-- Task data follows --

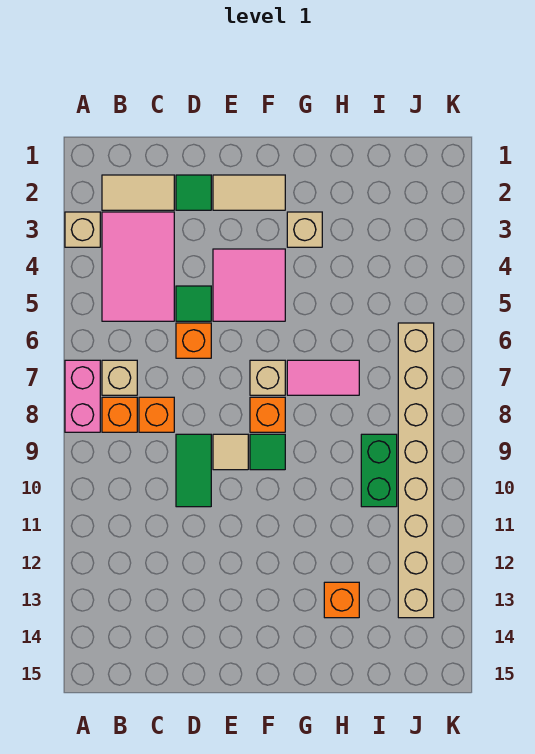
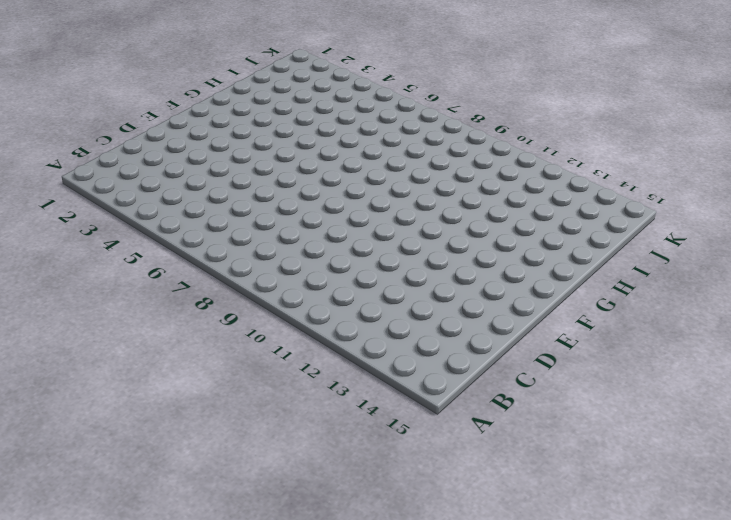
none -> tan brick A3 level 1
none -> pink brick A7:A8 level 1
none -> tan tile B2:C2 level 1

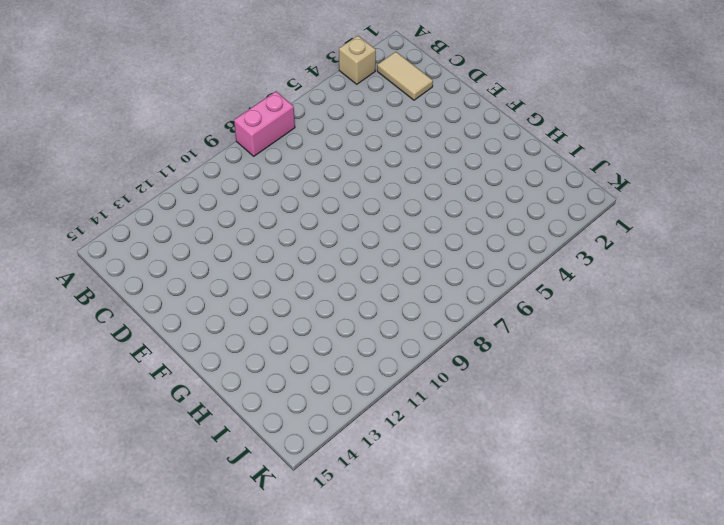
none -> pink tile B3:C5 level 1
none -> tan brick B7 level 1
none -> orange brick B8 level 1

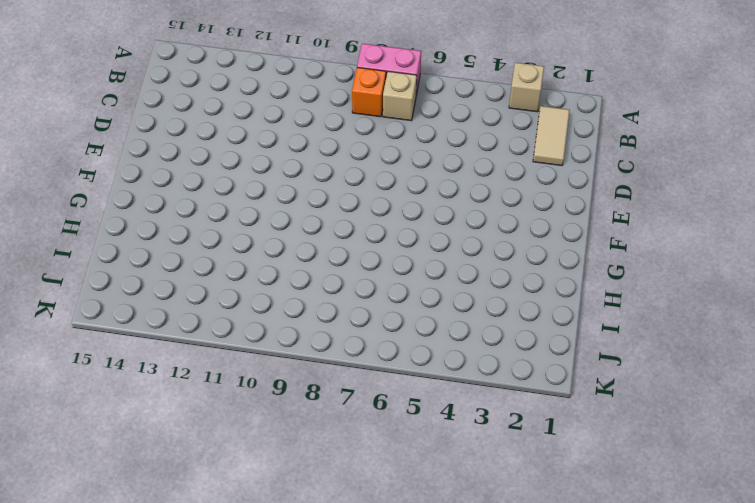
none -> pink tile B3:C5 level 1
none -> orange brick C8 level 1
none -> green tile D2 level 1

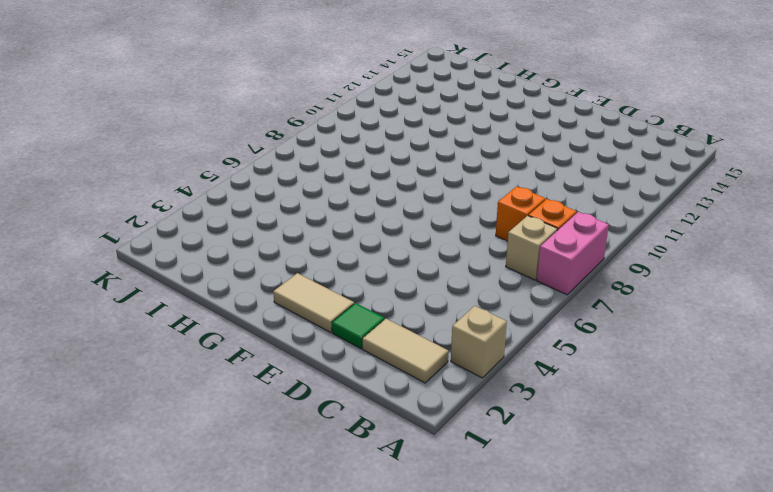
none -> pink tile B3:C5 level 1
none -> green tile D5 level 1
none -> orange brick D6 level 1

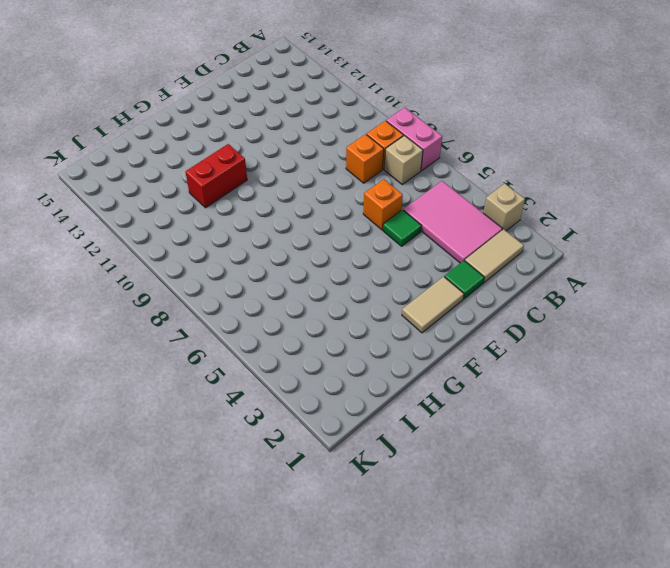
red brick G11:H11 level 1 -> none
none -> green tile D9:D10 level 1
none -> pink tile E4:F5 level 1
none -> tan tile E9 level 1

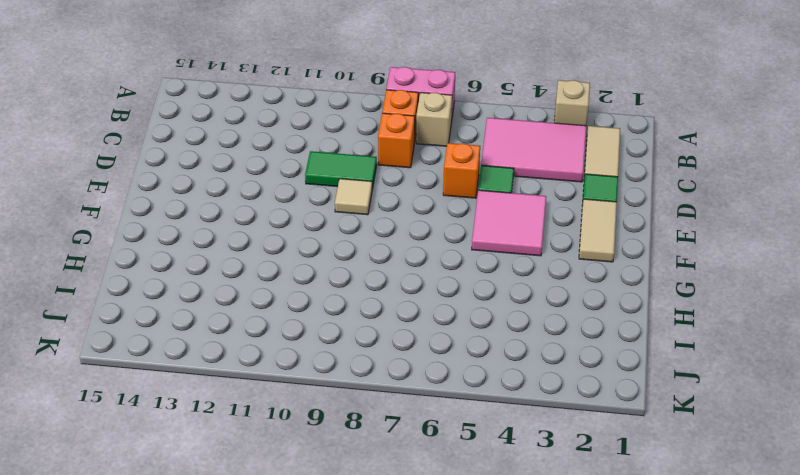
none -> tan brick F7 level 1
none -> orange brick F8 level 1
none -> green tile F9 level 1

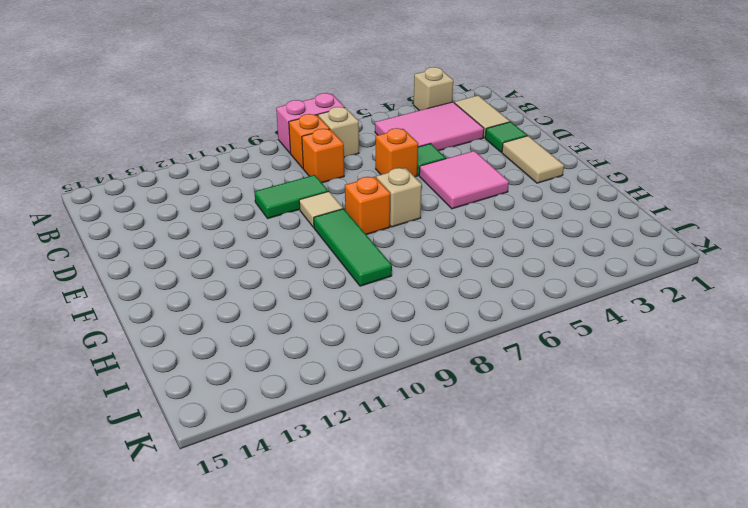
green tile F9:H9 level 1 -> green tile F9 level 1
none -> tan brick G3 level 1
none -> pink tile G7:H7 level 1
none -> orange brick H13 level 1

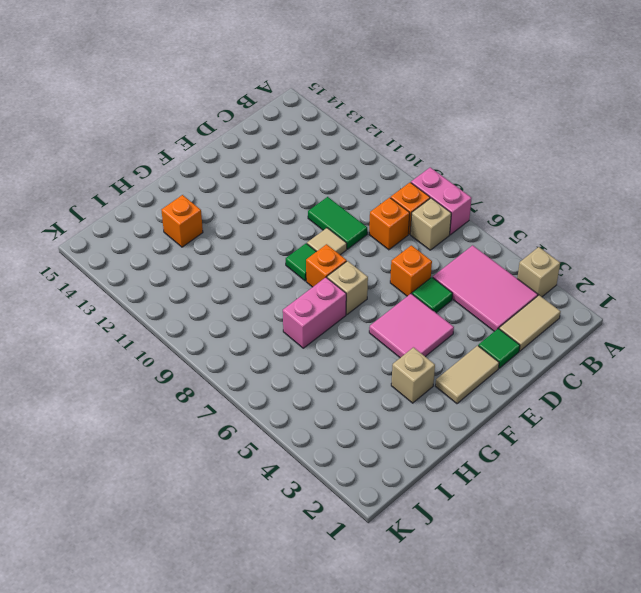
pink brick G7:H7 level 1 -> pink tile G7:H7 level 1
none -> green brick I9:I10 level 1
none -> tan brick J6:J13 level 1

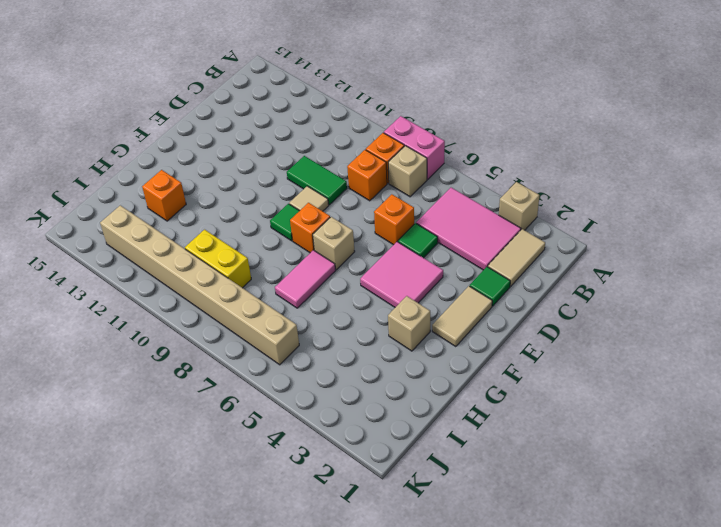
yellow brick I9:I10 level 1 -> green brick I9:I10 level 1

-- Task data concluded --

## [What is required]
Copy the material exactly as written and leave every picture behind.

## [Exercise output]
none -> tan brick A3 level 1
none -> pink brick A7:A8 level 1
none -> tan tile B2:C2 level 1

none -> pink tile B3:C5 level 1
none -> tan brick B7 level 1
none -> orange brick B8 level 1

none -> pink tile B3:C5 level 1
none -> orange brick C8 level 1
none -> green tile D2 level 1

none -> pink tile B3:C5 level 1
none -> green tile D5 level 1
none -> orange brick D6 level 1

red brick G11:H11 level 1 -> none
none -> green tile D9:D10 level 1
none -> pink tile E4:F5 level 1
none -> tan tile E9 level 1

none -> tan brick F7 level 1
none -> orange brick F8 level 1
none -> green tile F9 level 1

green tile F9:H9 level 1 -> green tile F9 level 1
none -> tan brick G3 level 1
none -> pink tile G7:H7 level 1
none -> orange brick H13 level 1

pink brick G7:H7 level 1 -> pink tile G7:H7 level 1
none -> green brick I9:I10 level 1
none -> tan brick J6:J13 level 1

yellow brick I9:I10 level 1 -> green brick I9:I10 level 1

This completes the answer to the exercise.